Task details — Retype the lines below exactly, but only those from the line that has "gateway.html: [1208,66,1245,114] ->" through the line that has "Outer: [531,226,565,253] ->". Omit every picture.

Source material —
════════════════════

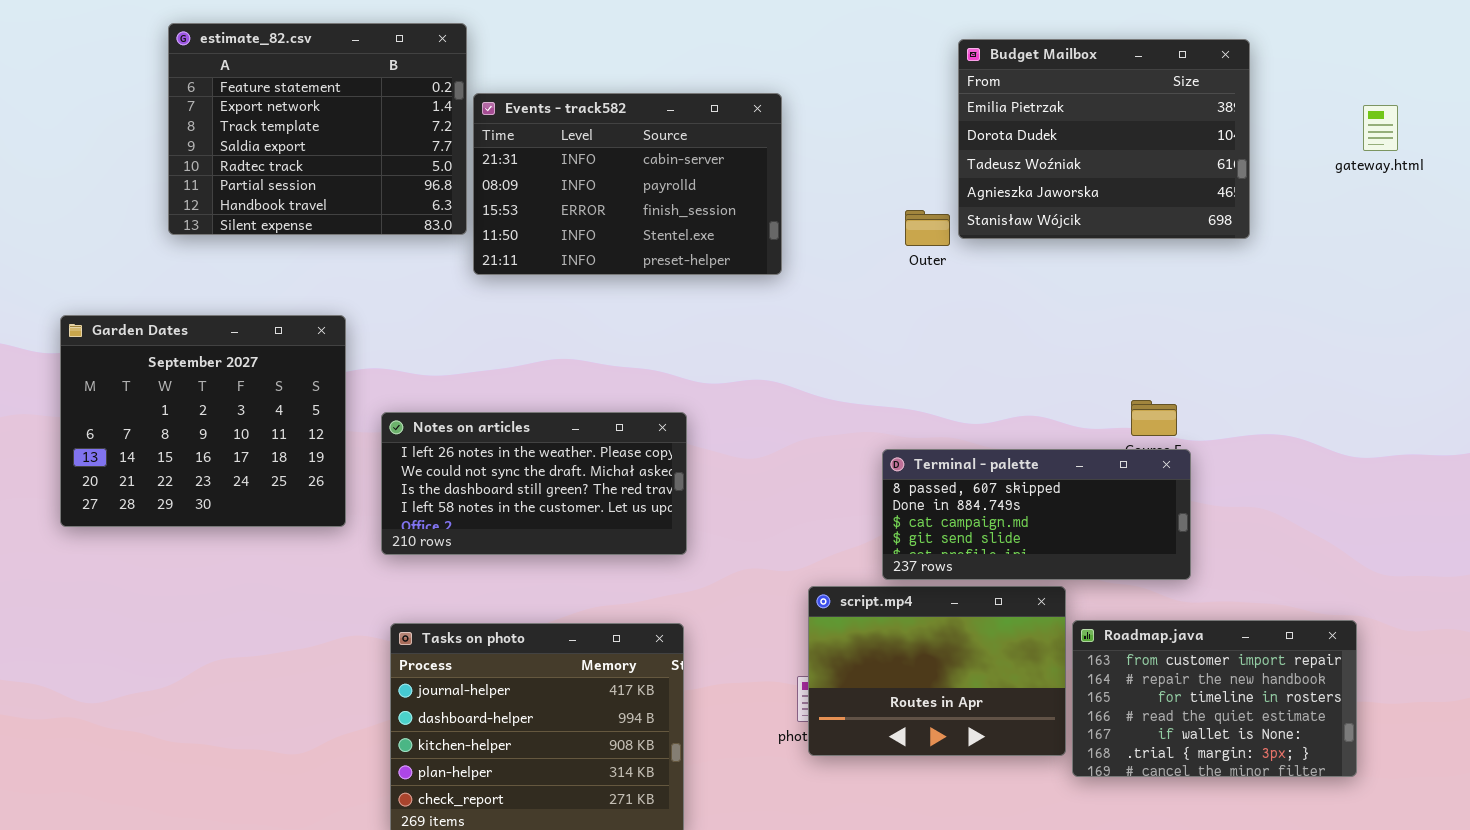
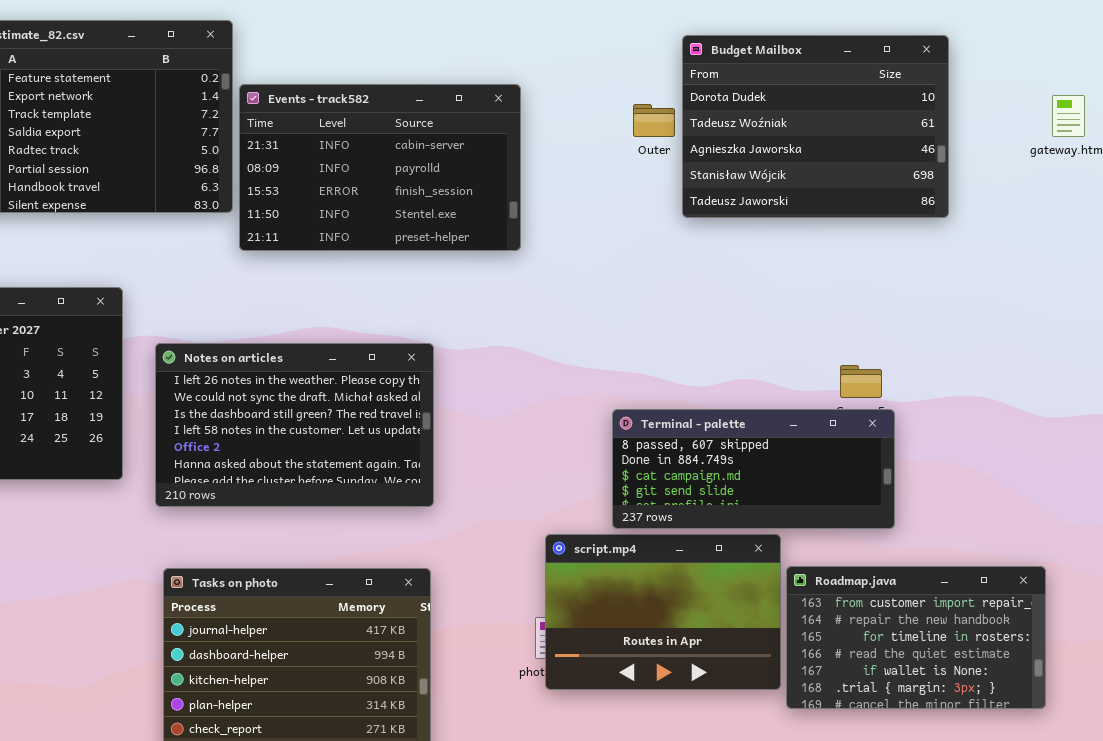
Budget Mailbox: [958,39,1250,239] -> [682,35,949,218], scrolled down 1 row
Outer: [905,210,950,246] -> [633,104,675,137], moved
Notes on articles: [381,412,687,555] -> [155,343,434,507], resized

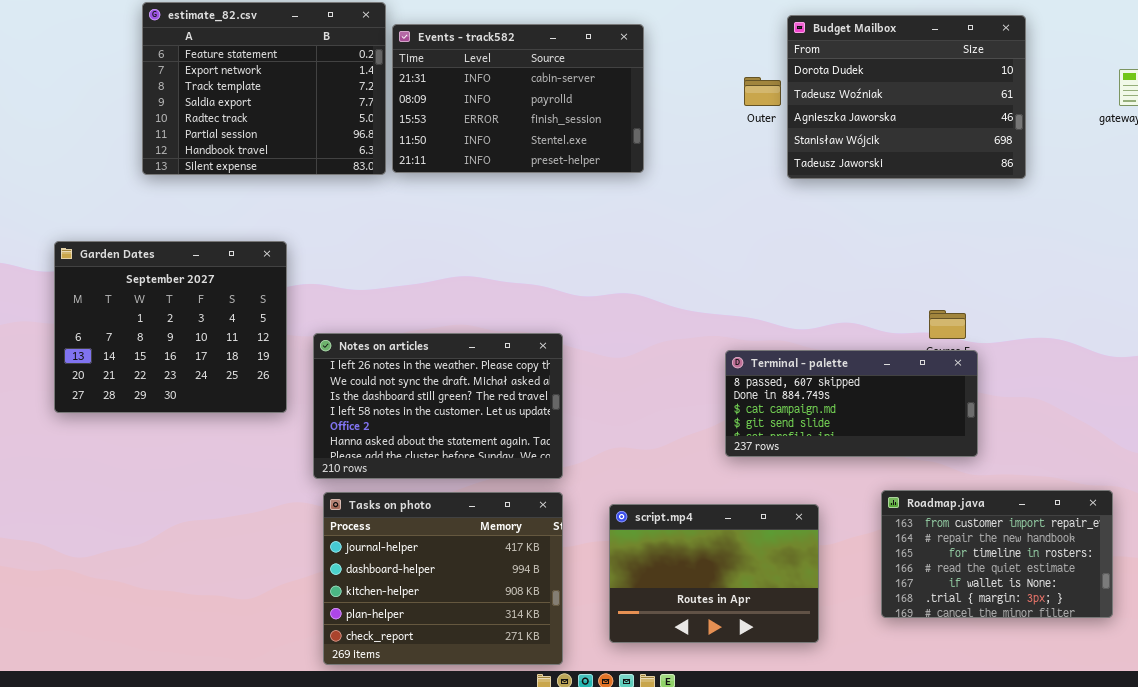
Events - track582: [239,84,521,251] -> [392,24,644,173], moved
Notes on articles: [155,343,434,507] -> [313,333,563,479], moved
script.mp4: [545,534,781,690] -> [609,504,819,643], moved

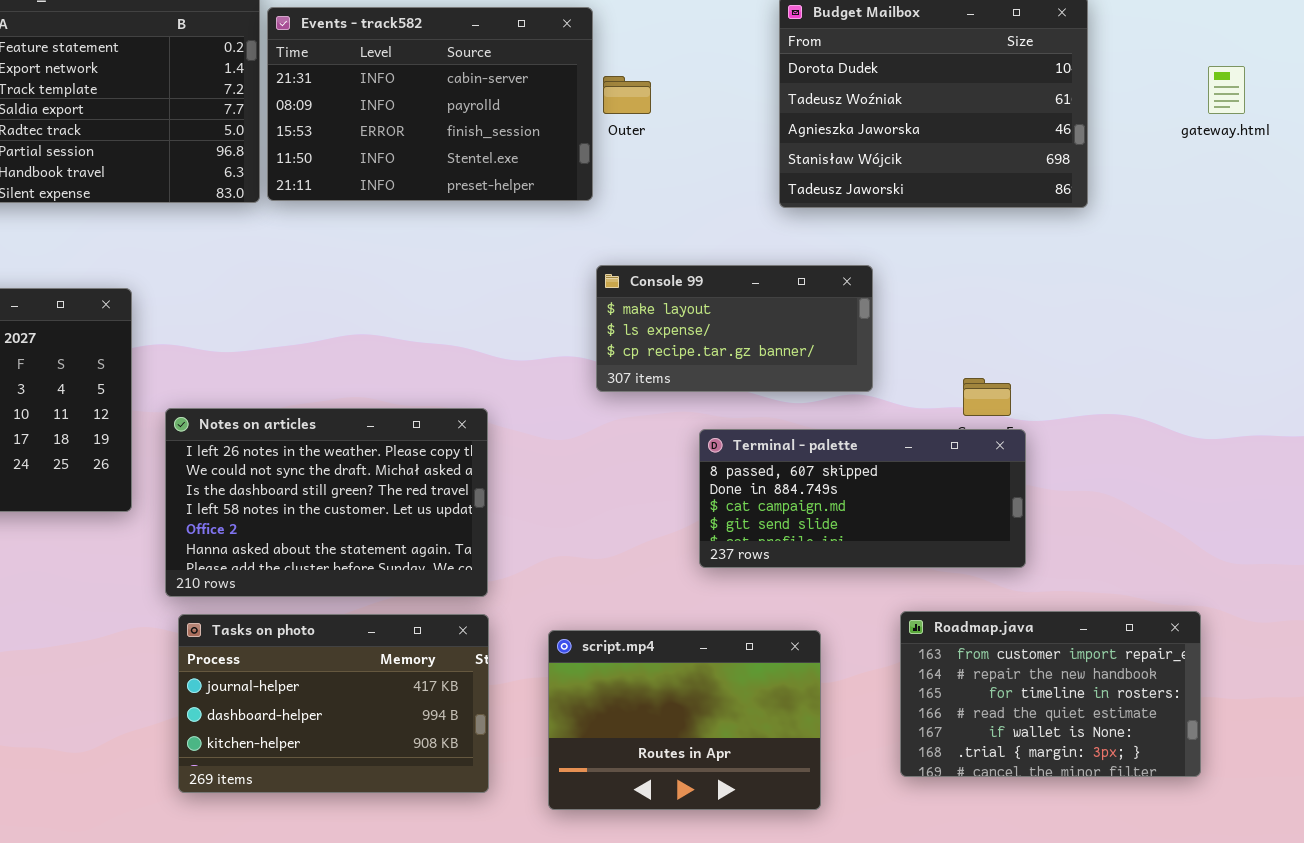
Outer: [744,77,781,106] -> [603,76,651,114], moved
Console 99: none -> [596,265,873,392], opened
Tasks on photo: [323,492,563,665] -> [178,614,489,793], resized

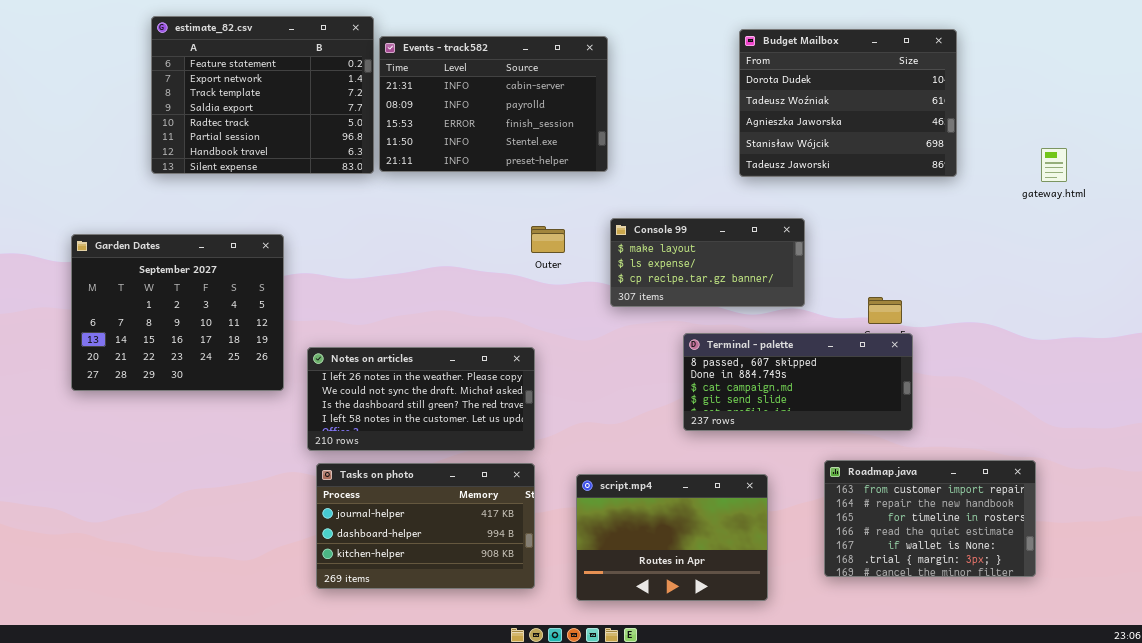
gateway.html: [1208,66,1245,114] -> [1041,148,1067,182], moved
Outer: [603,76,651,114] -> [531,226,565,253], moved
Notes on articles: [165,408,488,597] -> [307,347,535,451], resized

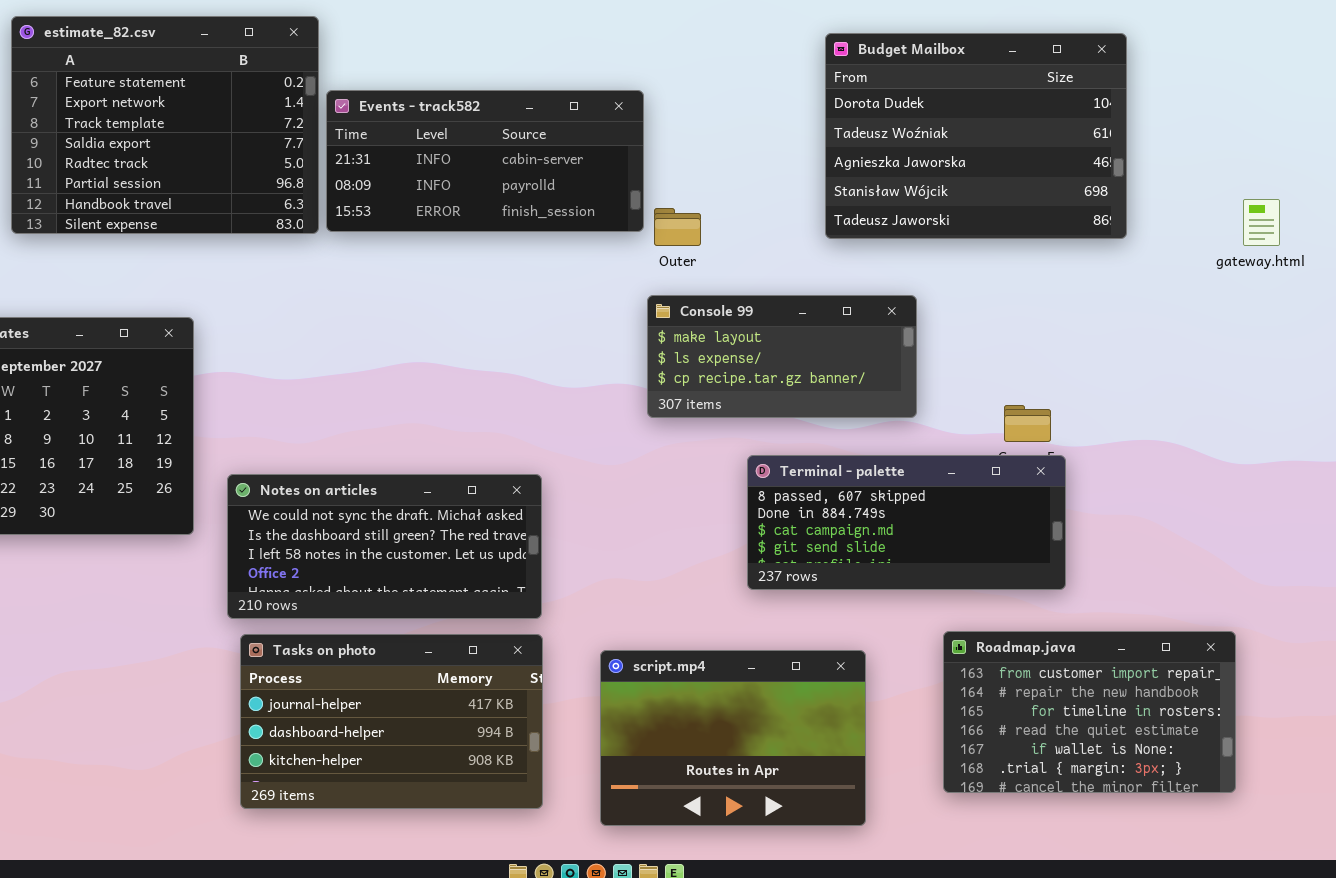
Events - track582: [379,36,608,172] -> [326,90,644,232], resized
Outer: [531,226,565,253] -> [654,208,701,246], moved
Notes on articles: [307,347,535,451] -> [227,474,542,619], scrolled down 1 row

════════════════════

Written response —
gateway.html: [1208,66,1245,114] -> [1041,148,1067,182], moved
Outer: [603,76,651,114] -> [531,226,565,253], moved
Notes on articles: [165,408,488,597] -> [307,347,535,451], resized

Events - track582: [379,36,608,172] -> [326,90,644,232], resized
Outer: [531,226,565,253] -> [654,208,701,246], moved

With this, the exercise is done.